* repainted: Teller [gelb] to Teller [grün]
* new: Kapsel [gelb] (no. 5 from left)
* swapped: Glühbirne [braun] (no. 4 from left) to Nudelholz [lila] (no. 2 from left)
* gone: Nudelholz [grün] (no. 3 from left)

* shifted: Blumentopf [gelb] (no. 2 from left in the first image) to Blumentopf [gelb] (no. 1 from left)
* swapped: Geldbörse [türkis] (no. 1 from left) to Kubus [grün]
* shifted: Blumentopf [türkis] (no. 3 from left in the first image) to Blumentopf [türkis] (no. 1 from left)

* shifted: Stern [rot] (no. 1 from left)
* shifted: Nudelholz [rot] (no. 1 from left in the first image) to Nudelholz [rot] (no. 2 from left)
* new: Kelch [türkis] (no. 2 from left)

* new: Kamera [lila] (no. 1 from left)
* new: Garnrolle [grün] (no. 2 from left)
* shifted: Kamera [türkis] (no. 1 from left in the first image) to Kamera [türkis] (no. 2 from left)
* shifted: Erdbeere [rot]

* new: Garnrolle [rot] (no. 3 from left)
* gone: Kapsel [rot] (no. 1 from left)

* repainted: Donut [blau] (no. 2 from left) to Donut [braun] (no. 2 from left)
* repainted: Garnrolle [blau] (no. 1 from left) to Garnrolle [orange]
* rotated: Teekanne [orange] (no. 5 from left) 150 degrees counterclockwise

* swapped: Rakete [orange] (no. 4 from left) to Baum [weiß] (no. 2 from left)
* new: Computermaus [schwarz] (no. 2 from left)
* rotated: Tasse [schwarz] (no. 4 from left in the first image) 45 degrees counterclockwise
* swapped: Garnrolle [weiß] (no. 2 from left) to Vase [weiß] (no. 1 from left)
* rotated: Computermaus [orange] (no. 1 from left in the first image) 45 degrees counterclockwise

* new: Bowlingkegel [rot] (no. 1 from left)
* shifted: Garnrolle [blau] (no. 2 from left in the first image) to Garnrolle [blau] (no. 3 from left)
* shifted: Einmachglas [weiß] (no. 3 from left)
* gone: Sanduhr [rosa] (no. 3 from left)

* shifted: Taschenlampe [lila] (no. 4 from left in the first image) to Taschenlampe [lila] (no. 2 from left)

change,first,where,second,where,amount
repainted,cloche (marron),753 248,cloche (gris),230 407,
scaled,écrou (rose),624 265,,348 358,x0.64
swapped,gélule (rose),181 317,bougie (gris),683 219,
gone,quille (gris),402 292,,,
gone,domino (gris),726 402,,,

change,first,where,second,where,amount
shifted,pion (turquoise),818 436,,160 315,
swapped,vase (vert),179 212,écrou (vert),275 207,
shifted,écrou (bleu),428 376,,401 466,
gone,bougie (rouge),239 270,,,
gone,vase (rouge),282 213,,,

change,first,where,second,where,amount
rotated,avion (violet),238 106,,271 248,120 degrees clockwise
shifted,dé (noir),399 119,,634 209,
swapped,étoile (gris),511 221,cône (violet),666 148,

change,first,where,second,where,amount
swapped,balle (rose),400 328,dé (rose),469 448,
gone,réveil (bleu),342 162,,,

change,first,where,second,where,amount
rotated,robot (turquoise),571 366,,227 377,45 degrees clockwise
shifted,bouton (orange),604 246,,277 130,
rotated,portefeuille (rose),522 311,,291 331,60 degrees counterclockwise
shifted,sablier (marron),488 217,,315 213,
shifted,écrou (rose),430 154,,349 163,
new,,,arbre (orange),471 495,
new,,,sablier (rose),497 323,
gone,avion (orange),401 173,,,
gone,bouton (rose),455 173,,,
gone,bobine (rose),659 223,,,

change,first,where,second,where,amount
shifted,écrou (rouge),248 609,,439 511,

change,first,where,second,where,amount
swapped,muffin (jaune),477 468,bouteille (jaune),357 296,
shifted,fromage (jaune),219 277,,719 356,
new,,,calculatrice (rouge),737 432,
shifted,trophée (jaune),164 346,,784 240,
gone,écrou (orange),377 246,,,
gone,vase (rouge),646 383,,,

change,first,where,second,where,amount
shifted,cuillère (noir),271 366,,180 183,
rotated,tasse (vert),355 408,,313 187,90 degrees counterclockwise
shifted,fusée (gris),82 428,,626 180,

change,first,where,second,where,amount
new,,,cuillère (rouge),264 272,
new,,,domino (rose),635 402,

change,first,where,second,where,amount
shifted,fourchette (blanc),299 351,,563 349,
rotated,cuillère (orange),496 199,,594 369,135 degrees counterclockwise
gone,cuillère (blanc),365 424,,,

┄┄┄┄┄┄

TASK DESCRIPTION: Please transcribe the listing in full. Keep each line exact.

OUTPUT:
* repainted: Teller [gelb] to Teller [grün]
* new: Kapsel [gelb] (no. 5 from left)
* swapped: Glühbirne [braun] (no. 4 from left) to Nudelholz [lila] (no. 2 from left)
* gone: Nudelholz [grün] (no. 3 from left)

* shifted: Blumentopf [gelb] (no. 2 from left in the first image) to Blumentopf [gelb] (no. 1 from left)
* swapped: Geldbörse [türkis] (no. 1 from left) to Kubus [grün]
* shifted: Blumentopf [türkis] (no. 3 from left in the first image) to Blumentopf [türkis] (no. 1 from left)

* shifted: Stern [rot] (no. 1 from left)
* shifted: Nudelholz [rot] (no. 1 from left in the first image) to Nudelholz [rot] (no. 2 from left)
* new: Kelch [türkis] (no. 2 from left)

* new: Kamera [lila] (no. 1 from left)
* new: Garnrolle [grün] (no. 2 from left)
* shifted: Kamera [türkis] (no. 1 from left in the first image) to Kamera [türkis] (no. 2 from left)
* shifted: Erdbeere [rot]

* new: Garnrolle [rot] (no. 3 from left)
* gone: Kapsel [rot] (no. 1 from left)

* repainted: Donut [blau] (no. 2 from left) to Donut [braun] (no. 2 from left)
* repainted: Garnrolle [blau] (no. 1 from left) to Garnrolle [orange]
* rotated: Teekanne [orange] (no. 5 from left) 150 degrees counterclockwise

* swapped: Rakete [orange] (no. 4 from left) to Baum [weiß] (no. 2 from left)
* new: Computermaus [schwarz] (no. 2 from left)
* rotated: Tasse [schwarz] (no. 4 from left in the first image) 45 degrees counterclockwise
* swapped: Garnrolle [weiß] (no. 2 from left) to Vase [weiß] (no. 1 from left)
* rotated: Computermaus [orange] (no. 1 from left in the first image) 45 degrees counterclockwise

* new: Bowlingkegel [rot] (no. 1 from left)
* shifted: Garnrolle [blau] (no. 2 from left in the first image) to Garnrolle [blau] (no. 3 from left)
* shifted: Einmachglas [weiß] (no. 3 from left)
* gone: Sanduhr [rosa] (no. 3 from left)

* shifted: Taschenlampe [lila] (no. 4 from left in the first image) to Taschenlampe [lila] (no. 2 from left)

change,first,where,second,where,amount
repainted,cloche (marron),753 248,cloche (gris),230 407,
scaled,écrou (rose),624 265,,348 358,x0.64
swapped,gélule (rose),181 317,bougie (gris),683 219,
gone,quille (gris),402 292,,,
gone,domino (gris),726 402,,,

change,first,where,second,where,amount
shifted,pion (turquoise),818 436,,160 315,
swapped,vase (vert),179 212,écrou (vert),275 207,
shifted,écrou (bleu),428 376,,401 466,
gone,bougie (rouge),239 270,,,
gone,vase (rouge),282 213,,,

change,first,where,second,where,amount
rotated,avion (violet),238 106,,271 248,120 degrees clockwise
shifted,dé (noir),399 119,,634 209,
swapped,étoile (gris),511 221,cône (violet),666 148,

change,first,where,second,where,amount
swapped,balle (rose),400 328,dé (rose),469 448,
gone,réveil (bleu),342 162,,,

change,first,where,second,where,amount
rotated,robot (turquoise),571 366,,227 377,45 degrees clockwise
shifted,bouton (orange),604 246,,277 130,
rotated,portefeuille (rose),522 311,,291 331,60 degrees counterclockwise
shifted,sablier (marron),488 217,,315 213,
shifted,écrou (rose),430 154,,349 163,
new,,,arbre (orange),471 495,
new,,,sablier (rose),497 323,
gone,avion (orange),401 173,,,
gone,bouton (rose),455 173,,,
gone,bobine (rose),659 223,,,

change,first,where,second,where,amount
shifted,écrou (rouge),248 609,,439 511,

change,first,where,second,where,amount
swapped,muffin (jaune),477 468,bouteille (jaune),357 296,
shifted,fromage (jaune),219 277,,719 356,
new,,,calculatrice (rouge),737 432,
shifted,trophée (jaune),164 346,,784 240,
gone,écrou (orange),377 246,,,
gone,vase (rouge),646 383,,,

change,first,where,second,where,amount
shifted,cuillère (noir),271 366,,180 183,
rotated,tasse (vert),355 408,,313 187,90 degrees counterclockwise
shifted,fusée (gris),82 428,,626 180,

change,first,where,second,where,amount
new,,,cuillère (rouge),264 272,
new,,,domino (rose),635 402,

change,first,where,second,where,amount
shifted,fourchette (blanc),299 351,,563 349,
rotated,cuillère (orange),496 199,,594 369,135 degrees counterclockwise
gone,cuillère (blanc),365 424,,,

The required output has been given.